→ **About this task**: Restate the data below word for word, leaving nothing out.

*** Opening of Provided material ***

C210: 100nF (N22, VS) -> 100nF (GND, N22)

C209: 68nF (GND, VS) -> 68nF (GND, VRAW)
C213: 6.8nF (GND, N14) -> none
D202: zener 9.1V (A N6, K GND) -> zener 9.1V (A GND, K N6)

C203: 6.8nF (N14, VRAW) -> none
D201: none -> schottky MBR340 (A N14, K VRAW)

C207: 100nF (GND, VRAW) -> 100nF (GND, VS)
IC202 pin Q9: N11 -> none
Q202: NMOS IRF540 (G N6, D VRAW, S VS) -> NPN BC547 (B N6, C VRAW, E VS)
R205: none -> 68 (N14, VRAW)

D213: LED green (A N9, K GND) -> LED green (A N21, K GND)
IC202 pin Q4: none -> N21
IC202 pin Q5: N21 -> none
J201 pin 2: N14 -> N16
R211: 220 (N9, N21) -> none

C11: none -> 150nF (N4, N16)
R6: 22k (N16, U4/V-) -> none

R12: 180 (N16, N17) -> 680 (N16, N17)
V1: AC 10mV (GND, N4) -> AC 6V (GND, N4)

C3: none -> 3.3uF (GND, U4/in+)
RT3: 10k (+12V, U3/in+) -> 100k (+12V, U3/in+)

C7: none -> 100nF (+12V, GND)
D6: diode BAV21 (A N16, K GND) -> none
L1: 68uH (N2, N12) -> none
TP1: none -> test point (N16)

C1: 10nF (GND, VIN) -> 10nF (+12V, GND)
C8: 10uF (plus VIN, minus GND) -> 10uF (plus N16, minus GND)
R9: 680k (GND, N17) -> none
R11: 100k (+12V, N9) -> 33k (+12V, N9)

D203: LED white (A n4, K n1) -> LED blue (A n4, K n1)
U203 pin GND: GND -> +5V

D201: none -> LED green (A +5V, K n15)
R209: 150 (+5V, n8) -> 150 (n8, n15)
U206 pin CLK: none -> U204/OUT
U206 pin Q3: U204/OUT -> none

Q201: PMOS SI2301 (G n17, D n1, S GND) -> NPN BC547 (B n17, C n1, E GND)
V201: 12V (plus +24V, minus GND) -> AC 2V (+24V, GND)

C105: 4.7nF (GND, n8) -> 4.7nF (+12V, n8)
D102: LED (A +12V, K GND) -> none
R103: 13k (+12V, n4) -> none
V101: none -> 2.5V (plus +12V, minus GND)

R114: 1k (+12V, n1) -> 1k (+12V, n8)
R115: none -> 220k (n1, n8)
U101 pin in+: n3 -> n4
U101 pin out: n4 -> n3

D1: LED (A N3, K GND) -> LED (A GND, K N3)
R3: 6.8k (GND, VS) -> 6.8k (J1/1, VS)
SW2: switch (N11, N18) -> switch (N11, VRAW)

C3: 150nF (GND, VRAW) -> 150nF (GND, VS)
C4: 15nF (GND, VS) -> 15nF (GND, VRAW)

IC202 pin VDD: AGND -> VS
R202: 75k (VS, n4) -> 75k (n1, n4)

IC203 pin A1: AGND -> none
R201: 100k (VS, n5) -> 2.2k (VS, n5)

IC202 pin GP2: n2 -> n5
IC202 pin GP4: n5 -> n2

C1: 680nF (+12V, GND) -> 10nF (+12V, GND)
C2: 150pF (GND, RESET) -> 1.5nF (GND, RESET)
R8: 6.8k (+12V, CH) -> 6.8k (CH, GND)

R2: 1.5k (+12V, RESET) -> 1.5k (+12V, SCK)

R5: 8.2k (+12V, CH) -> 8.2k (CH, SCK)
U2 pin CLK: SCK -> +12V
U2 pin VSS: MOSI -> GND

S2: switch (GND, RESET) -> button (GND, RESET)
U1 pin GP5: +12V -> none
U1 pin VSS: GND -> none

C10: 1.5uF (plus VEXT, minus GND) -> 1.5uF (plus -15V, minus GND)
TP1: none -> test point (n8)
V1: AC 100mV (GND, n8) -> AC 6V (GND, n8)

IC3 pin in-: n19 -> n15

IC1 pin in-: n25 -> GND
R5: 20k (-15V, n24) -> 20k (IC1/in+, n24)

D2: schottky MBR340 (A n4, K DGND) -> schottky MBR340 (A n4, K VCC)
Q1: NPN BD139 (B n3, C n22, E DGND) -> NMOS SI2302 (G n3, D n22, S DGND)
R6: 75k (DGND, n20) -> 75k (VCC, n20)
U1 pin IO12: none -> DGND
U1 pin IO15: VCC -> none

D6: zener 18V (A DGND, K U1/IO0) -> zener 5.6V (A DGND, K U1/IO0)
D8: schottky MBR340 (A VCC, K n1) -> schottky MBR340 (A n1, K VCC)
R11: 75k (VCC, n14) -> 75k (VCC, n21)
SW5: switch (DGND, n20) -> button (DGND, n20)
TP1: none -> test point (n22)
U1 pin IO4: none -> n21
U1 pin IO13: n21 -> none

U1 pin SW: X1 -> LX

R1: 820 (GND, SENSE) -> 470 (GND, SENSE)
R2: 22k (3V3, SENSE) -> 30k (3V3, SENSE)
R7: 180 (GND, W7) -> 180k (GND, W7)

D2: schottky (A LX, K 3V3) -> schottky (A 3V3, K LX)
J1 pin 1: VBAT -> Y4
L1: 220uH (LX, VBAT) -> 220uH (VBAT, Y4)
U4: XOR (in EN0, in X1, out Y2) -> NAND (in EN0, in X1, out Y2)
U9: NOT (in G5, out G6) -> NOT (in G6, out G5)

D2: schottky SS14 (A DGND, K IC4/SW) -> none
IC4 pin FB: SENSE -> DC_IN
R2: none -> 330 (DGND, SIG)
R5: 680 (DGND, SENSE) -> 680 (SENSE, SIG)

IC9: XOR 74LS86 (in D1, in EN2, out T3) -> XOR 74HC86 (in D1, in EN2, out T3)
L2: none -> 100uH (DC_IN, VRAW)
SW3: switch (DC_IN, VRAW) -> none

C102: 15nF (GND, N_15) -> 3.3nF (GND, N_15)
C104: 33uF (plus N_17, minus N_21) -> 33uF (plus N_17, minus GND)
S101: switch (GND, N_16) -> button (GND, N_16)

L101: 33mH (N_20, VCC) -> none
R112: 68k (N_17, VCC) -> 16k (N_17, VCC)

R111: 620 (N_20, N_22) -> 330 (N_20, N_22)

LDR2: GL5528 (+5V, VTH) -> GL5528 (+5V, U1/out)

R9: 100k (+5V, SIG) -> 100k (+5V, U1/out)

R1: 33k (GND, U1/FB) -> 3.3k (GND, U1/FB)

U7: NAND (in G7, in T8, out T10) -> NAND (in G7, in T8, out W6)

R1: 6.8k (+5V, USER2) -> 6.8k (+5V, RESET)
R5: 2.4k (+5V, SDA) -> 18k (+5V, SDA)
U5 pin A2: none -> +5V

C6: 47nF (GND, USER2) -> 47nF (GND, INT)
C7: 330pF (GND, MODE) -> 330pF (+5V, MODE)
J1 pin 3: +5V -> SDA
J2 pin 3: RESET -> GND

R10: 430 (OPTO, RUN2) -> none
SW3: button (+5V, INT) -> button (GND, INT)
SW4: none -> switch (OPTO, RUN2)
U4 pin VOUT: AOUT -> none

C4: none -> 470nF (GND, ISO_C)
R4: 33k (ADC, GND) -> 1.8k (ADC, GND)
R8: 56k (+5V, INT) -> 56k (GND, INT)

*** Close of Provided material ***

→ **Result for this exercise**:
C210: 100nF (N22, VS) -> 100nF (GND, N22)

C209: 68nF (GND, VS) -> 68nF (GND, VRAW)
C213: 6.8nF (GND, N14) -> none
D202: zener 9.1V (A N6, K GND) -> zener 9.1V (A GND, K N6)

C203: 6.8nF (N14, VRAW) -> none
D201: none -> schottky MBR340 (A N14, K VRAW)

C207: 100nF (GND, VRAW) -> 100nF (GND, VS)
IC202 pin Q9: N11 -> none
Q202: NMOS IRF540 (G N6, D VRAW, S VS) -> NPN BC547 (B N6, C VRAW, E VS)
R205: none -> 68 (N14, VRAW)

D213: LED green (A N9, K GND) -> LED green (A N21, K GND)
IC202 pin Q4: none -> N21
IC202 pin Q5: N21 -> none
J201 pin 2: N14 -> N16
R211: 220 (N9, N21) -> none

C11: none -> 150nF (N4, N16)
R6: 22k (N16, U4/V-) -> none

R12: 180 (N16, N17) -> 680 (N16, N17)
V1: AC 10mV (GND, N4) -> AC 6V (GND, N4)

C3: none -> 3.3uF (GND, U4/in+)
RT3: 10k (+12V, U3/in+) -> 100k (+12V, U3/in+)

C7: none -> 100nF (+12V, GND)
D6: diode BAV21 (A N16, K GND) -> none
L1: 68uH (N2, N12) -> none
TP1: none -> test point (N16)

C1: 10nF (GND, VIN) -> 10nF (+12V, GND)
C8: 10uF (plus VIN, minus GND) -> 10uF (plus N16, minus GND)
R9: 680k (GND, N17) -> none
R11: 100k (+12V, N9) -> 33k (+12V, N9)

D203: LED white (A n4, K n1) -> LED blue (A n4, K n1)
U203 pin GND: GND -> +5V

D201: none -> LED green (A +5V, K n15)
R209: 150 (+5V, n8) -> 150 (n8, n15)
U206 pin CLK: none -> U204/OUT
U206 pin Q3: U204/OUT -> none

Q201: PMOS SI2301 (G n17, D n1, S GND) -> NPN BC547 (B n17, C n1, E GND)
V201: 12V (plus +24V, minus GND) -> AC 2V (+24V, GND)

C105: 4.7nF (GND, n8) -> 4.7nF (+12V, n8)
D102: LED (A +12V, K GND) -> none
R103: 13k (+12V, n4) -> none
V101: none -> 2.5V (plus +12V, minus GND)

R114: 1k (+12V, n1) -> 1k (+12V, n8)
R115: none -> 220k (n1, n8)
U101 pin in+: n3 -> n4
U101 pin out: n4 -> n3

D1: LED (A N3, K GND) -> LED (A GND, K N3)
R3: 6.8k (GND, VS) -> 6.8k (J1/1, VS)
SW2: switch (N11, N18) -> switch (N11, VRAW)

C3: 150nF (GND, VRAW) -> 150nF (GND, VS)
C4: 15nF (GND, VS) -> 15nF (GND, VRAW)

IC202 pin VDD: AGND -> VS
R202: 75k (VS, n4) -> 75k (n1, n4)

IC203 pin A1: AGND -> none
R201: 100k (VS, n5) -> 2.2k (VS, n5)

IC202 pin GP2: n2 -> n5
IC202 pin GP4: n5 -> n2

C1: 680nF (+12V, GND) -> 10nF (+12V, GND)
C2: 150pF (GND, RESET) -> 1.5nF (GND, RESET)
R8: 6.8k (+12V, CH) -> 6.8k (CH, GND)

R2: 1.5k (+12V, RESET) -> 1.5k (+12V, SCK)

R5: 8.2k (+12V, CH) -> 8.2k (CH, SCK)
U2 pin CLK: SCK -> +12V
U2 pin VSS: MOSI -> GND

S2: switch (GND, RESET) -> button (GND, RESET)
U1 pin GP5: +12V -> none
U1 pin VSS: GND -> none

C10: 1.5uF (plus VEXT, minus GND) -> 1.5uF (plus -15V, minus GND)
TP1: none -> test point (n8)
V1: AC 100mV (GND, n8) -> AC 6V (GND, n8)

IC3 pin in-: n19 -> n15

IC1 pin in-: n25 -> GND
R5: 20k (-15V, n24) -> 20k (IC1/in+, n24)

D2: schottky MBR340 (A n4, K DGND) -> schottky MBR340 (A n4, K VCC)
Q1: NPN BD139 (B n3, C n22, E DGND) -> NMOS SI2302 (G n3, D n22, S DGND)
R6: 75k (DGND, n20) -> 75k (VCC, n20)
U1 pin IO12: none -> DGND
U1 pin IO15: VCC -> none

D6: zener 18V (A DGND, K U1/IO0) -> zener 5.6V (A DGND, K U1/IO0)
D8: schottky MBR340 (A VCC, K n1) -> schottky MBR340 (A n1, K VCC)
R11: 75k (VCC, n14) -> 75k (VCC, n21)
SW5: switch (DGND, n20) -> button (DGND, n20)
TP1: none -> test point (n22)
U1 pin IO4: none -> n21
U1 pin IO13: n21 -> none

U1 pin SW: X1 -> LX

R1: 820 (GND, SENSE) -> 470 (GND, SENSE)
R2: 22k (3V3, SENSE) -> 30k (3V3, SENSE)
R7: 180 (GND, W7) -> 180k (GND, W7)

D2: schottky (A LX, K 3V3) -> schottky (A 3V3, K LX)
J1 pin 1: VBAT -> Y4
L1: 220uH (LX, VBAT) -> 220uH (VBAT, Y4)
U4: XOR (in EN0, in X1, out Y2) -> NAND (in EN0, in X1, out Y2)
U9: NOT (in G5, out G6) -> NOT (in G6, out G5)

D2: schottky SS14 (A DGND, K IC4/SW) -> none
IC4 pin FB: SENSE -> DC_IN
R2: none -> 330 (DGND, SIG)
R5: 680 (DGND, SENSE) -> 680 (SENSE, SIG)

IC9: XOR 74LS86 (in D1, in EN2, out T3) -> XOR 74HC86 (in D1, in EN2, out T3)
L2: none -> 100uH (DC_IN, VRAW)
SW3: switch (DC_IN, VRAW) -> none

C102: 15nF (GND, N_15) -> 3.3nF (GND, N_15)
C104: 33uF (plus N_17, minus N_21) -> 33uF (plus N_17, minus GND)
S101: switch (GND, N_16) -> button (GND, N_16)

L101: 33mH (N_20, VCC) -> none
R112: 68k (N_17, VCC) -> 16k (N_17, VCC)

R111: 620 (N_20, N_22) -> 330 (N_20, N_22)

LDR2: GL5528 (+5V, VTH) -> GL5528 (+5V, U1/out)

R9: 100k (+5V, SIG) -> 100k (+5V, U1/out)

R1: 33k (GND, U1/FB) -> 3.3k (GND, U1/FB)

U7: NAND (in G7, in T8, out T10) -> NAND (in G7, in T8, out W6)

R1: 6.8k (+5V, USER2) -> 6.8k (+5V, RESET)
R5: 2.4k (+5V, SDA) -> 18k (+5V, SDA)
U5 pin A2: none -> +5V

C6: 47nF (GND, USER2) -> 47nF (GND, INT)
C7: 330pF (GND, MODE) -> 330pF (+5V, MODE)
J1 pin 3: +5V -> SDA
J2 pin 3: RESET -> GND

R10: 430 (OPTO, RUN2) -> none
SW3: button (+5V, INT) -> button (GND, INT)
SW4: none -> switch (OPTO, RUN2)
U4 pin VOUT: AOUT -> none

C4: none -> 470nF (GND, ISO_C)
R4: 33k (ADC, GND) -> 1.8k (ADC, GND)
R8: 56k (+5V, INT) -> 56k (GND, INT)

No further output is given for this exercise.